Please swap "pentagon" for "octagon" in everything from the start of the records down to the line containing "pink triangle: moved 28 px up", and give back those lines with all else unchanged.

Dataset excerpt
↓

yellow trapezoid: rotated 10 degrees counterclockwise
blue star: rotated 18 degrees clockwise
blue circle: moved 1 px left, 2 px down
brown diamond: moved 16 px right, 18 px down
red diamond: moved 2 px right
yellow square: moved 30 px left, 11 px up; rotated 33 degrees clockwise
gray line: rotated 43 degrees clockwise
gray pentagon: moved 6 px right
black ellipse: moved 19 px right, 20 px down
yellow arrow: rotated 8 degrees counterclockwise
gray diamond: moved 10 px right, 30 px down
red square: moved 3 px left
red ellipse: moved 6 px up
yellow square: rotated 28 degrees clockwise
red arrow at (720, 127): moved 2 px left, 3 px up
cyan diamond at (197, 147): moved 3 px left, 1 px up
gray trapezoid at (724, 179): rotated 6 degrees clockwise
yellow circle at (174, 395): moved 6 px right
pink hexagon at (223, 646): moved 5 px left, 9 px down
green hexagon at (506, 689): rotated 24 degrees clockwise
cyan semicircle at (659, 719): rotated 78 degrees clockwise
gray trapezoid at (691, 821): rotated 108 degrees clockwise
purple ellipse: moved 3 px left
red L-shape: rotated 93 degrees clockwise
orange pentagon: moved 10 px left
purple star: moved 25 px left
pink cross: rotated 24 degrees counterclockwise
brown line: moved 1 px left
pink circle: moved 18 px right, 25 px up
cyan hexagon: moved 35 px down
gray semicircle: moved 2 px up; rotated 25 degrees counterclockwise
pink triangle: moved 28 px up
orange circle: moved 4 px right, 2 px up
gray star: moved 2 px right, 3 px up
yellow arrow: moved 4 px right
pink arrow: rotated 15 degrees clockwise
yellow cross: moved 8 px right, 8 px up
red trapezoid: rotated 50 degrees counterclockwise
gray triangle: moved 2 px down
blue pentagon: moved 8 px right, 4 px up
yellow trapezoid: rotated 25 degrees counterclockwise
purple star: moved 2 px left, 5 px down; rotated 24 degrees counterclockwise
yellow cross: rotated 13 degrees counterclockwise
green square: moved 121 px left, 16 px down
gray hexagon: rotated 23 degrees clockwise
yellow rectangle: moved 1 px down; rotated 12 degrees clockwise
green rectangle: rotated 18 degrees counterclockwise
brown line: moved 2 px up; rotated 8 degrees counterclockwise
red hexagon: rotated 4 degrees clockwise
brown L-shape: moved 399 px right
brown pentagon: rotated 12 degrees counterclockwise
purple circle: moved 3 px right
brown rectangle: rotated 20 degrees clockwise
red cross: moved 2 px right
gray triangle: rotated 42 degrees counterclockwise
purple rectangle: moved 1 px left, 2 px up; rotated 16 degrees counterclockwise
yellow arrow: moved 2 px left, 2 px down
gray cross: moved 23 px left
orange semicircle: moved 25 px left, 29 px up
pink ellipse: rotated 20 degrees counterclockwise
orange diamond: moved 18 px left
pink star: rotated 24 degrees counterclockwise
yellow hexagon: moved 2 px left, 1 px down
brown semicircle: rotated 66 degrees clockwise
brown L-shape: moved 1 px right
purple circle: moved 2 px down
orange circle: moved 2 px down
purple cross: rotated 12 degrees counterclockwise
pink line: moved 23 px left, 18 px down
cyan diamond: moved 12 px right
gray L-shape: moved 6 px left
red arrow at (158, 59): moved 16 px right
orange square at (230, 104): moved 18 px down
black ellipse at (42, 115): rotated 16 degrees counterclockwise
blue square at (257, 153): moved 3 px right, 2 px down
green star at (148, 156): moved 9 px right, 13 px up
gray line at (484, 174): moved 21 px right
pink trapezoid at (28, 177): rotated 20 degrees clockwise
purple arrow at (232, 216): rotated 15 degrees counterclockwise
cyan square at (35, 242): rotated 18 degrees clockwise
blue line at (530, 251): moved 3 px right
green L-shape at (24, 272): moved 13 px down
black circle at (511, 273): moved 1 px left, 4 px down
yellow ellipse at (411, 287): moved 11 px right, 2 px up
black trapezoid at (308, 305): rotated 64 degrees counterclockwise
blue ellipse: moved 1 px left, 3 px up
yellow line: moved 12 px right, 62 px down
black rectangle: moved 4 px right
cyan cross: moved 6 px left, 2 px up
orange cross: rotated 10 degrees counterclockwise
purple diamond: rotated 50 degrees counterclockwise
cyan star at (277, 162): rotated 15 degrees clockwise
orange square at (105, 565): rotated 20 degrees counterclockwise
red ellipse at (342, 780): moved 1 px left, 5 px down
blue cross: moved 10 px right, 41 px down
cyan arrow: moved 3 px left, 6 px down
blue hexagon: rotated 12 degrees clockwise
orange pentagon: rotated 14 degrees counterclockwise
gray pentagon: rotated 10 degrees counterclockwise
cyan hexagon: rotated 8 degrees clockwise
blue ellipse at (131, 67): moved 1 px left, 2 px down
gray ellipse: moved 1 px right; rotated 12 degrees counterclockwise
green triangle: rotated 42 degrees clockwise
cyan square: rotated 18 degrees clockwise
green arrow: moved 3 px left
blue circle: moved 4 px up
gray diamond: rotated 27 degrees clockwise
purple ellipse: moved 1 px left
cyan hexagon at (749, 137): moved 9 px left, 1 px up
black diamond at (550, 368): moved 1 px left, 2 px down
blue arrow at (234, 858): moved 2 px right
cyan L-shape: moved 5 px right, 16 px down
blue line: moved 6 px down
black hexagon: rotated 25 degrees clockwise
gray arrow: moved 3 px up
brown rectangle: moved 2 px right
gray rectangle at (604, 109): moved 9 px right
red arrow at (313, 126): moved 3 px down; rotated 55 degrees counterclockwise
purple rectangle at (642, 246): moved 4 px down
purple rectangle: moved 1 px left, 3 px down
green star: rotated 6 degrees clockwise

↑

EXERCISE SOLUTION
yellow trapezoid: rotated 10 degrees counterclockwise
blue star: rotated 18 degrees clockwise
blue circle: moved 1 px left, 2 px down
brown diamond: moved 16 px right, 18 px down
red diamond: moved 2 px right
yellow square: moved 30 px left, 11 px up; rotated 33 degrees clockwise
gray line: rotated 43 degrees clockwise
gray octagon: moved 6 px right
black ellipse: moved 19 px right, 20 px down
yellow arrow: rotated 8 degrees counterclockwise
gray diamond: moved 10 px right, 30 px down
red square: moved 3 px left
red ellipse: moved 6 px up
yellow square: rotated 28 degrees clockwise
red arrow at (720, 127): moved 2 px left, 3 px up
cyan diamond at (197, 147): moved 3 px left, 1 px up
gray trapezoid at (724, 179): rotated 6 degrees clockwise
yellow circle at (174, 395): moved 6 px right
pink hexagon at (223, 646): moved 5 px left, 9 px down
green hexagon at (506, 689): rotated 24 degrees clockwise
cyan semicircle at (659, 719): rotated 78 degrees clockwise
gray trapezoid at (691, 821): rotated 108 degrees clockwise
purple ellipse: moved 3 px left
red L-shape: rotated 93 degrees clockwise
orange octagon: moved 10 px left
purple star: moved 25 px left
pink cross: rotated 24 degrees counterclockwise
brown line: moved 1 px left
pink circle: moved 18 px right, 25 px up
cyan hexagon: moved 35 px down
gray semicircle: moved 2 px up; rotated 25 degrees counterclockwise
pink triangle: moved 28 px up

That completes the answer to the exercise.